[Before-and-after object lists]
::::

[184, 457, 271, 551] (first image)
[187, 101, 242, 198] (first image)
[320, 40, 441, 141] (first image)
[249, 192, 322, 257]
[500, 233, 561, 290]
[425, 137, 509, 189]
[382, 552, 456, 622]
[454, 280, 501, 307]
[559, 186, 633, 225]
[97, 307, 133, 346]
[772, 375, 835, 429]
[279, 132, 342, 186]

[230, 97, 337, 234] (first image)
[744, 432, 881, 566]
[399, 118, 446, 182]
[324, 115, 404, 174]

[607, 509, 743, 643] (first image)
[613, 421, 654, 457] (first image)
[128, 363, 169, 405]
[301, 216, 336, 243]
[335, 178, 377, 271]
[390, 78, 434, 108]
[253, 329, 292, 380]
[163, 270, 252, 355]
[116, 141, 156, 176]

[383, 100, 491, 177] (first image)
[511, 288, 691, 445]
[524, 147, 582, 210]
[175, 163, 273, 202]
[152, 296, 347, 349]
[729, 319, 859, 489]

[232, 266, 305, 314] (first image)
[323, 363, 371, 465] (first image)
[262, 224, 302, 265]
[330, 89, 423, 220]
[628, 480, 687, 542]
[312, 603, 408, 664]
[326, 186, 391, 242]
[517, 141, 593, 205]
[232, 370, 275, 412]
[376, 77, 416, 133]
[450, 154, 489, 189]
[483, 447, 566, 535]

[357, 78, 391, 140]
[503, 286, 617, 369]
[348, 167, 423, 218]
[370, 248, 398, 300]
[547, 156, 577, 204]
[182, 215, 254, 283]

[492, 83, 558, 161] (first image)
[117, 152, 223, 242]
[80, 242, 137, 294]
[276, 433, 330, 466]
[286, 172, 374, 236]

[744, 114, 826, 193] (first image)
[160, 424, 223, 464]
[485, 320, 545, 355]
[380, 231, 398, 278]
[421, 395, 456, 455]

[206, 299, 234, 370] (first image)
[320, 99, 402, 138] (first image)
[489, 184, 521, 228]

::::

- _Prompt_: All the records above must be transcribed without a single change to any word.

- _Task solution_:
[184, 457, 271, 551] (first image)
[187, 101, 242, 198] (first image)
[320, 40, 441, 141] (first image)
[249, 192, 322, 257]
[500, 233, 561, 290]
[425, 137, 509, 189]
[382, 552, 456, 622]
[454, 280, 501, 307]
[559, 186, 633, 225]
[97, 307, 133, 346]
[772, 375, 835, 429]
[279, 132, 342, 186]

[230, 97, 337, 234] (first image)
[744, 432, 881, 566]
[399, 118, 446, 182]
[324, 115, 404, 174]

[607, 509, 743, 643] (first image)
[613, 421, 654, 457] (first image)
[128, 363, 169, 405]
[301, 216, 336, 243]
[335, 178, 377, 271]
[390, 78, 434, 108]
[253, 329, 292, 380]
[163, 270, 252, 355]
[116, 141, 156, 176]

[383, 100, 491, 177] (first image)
[511, 288, 691, 445]
[524, 147, 582, 210]
[175, 163, 273, 202]
[152, 296, 347, 349]
[729, 319, 859, 489]

[232, 266, 305, 314] (first image)
[323, 363, 371, 465] (first image)
[262, 224, 302, 265]
[330, 89, 423, 220]
[628, 480, 687, 542]
[312, 603, 408, 664]
[326, 186, 391, 242]
[517, 141, 593, 205]
[232, 370, 275, 412]
[376, 77, 416, 133]
[450, 154, 489, 189]
[483, 447, 566, 535]

[357, 78, 391, 140]
[503, 286, 617, 369]
[348, 167, 423, 218]
[370, 248, 398, 300]
[547, 156, 577, 204]
[182, 215, 254, 283]

[492, 83, 558, 161] (first image)
[117, 152, 223, 242]
[80, 242, 137, 294]
[276, 433, 330, 466]
[286, 172, 374, 236]

[744, 114, 826, 193] (first image)
[160, 424, 223, 464]
[485, 320, 545, 355]
[380, 231, 398, 278]
[421, 395, 456, 455]

[206, 299, 234, 370] (first image)
[320, 99, 402, 138] (first image)
[489, 184, 521, 228]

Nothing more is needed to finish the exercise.